▶ Data
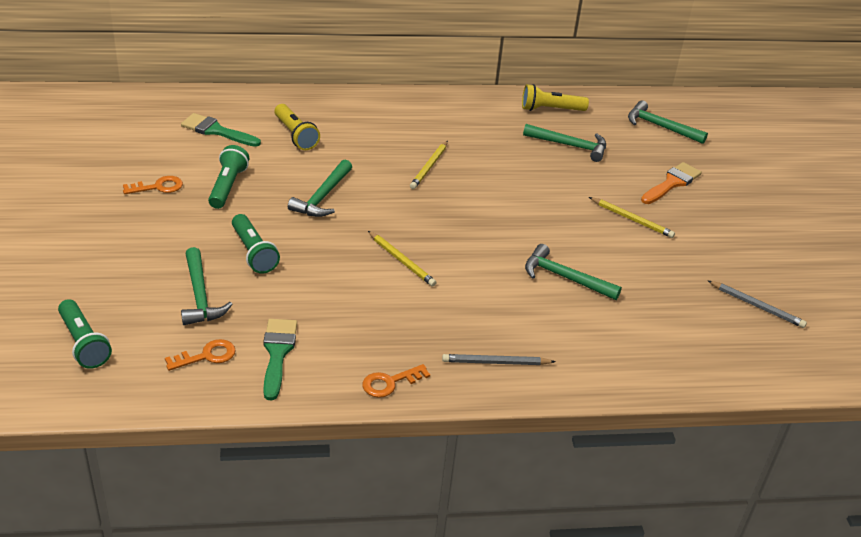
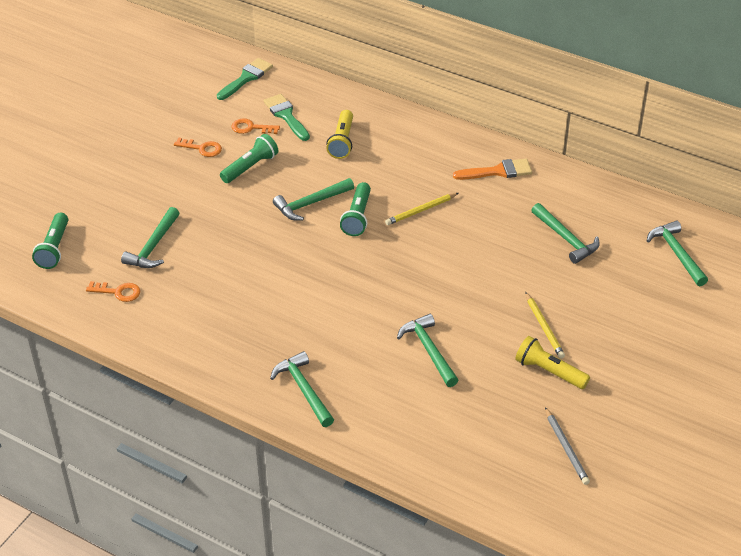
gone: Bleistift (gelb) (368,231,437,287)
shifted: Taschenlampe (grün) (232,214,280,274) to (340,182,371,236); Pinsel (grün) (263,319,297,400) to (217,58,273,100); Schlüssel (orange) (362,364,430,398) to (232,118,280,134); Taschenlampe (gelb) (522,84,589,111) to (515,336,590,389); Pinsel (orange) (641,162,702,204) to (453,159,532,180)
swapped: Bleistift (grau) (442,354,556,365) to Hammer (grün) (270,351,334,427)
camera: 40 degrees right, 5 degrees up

▶ Problem to solve
Your reply should be one number: how many lines in the listing hold the word "gelb".

▶ Result below
2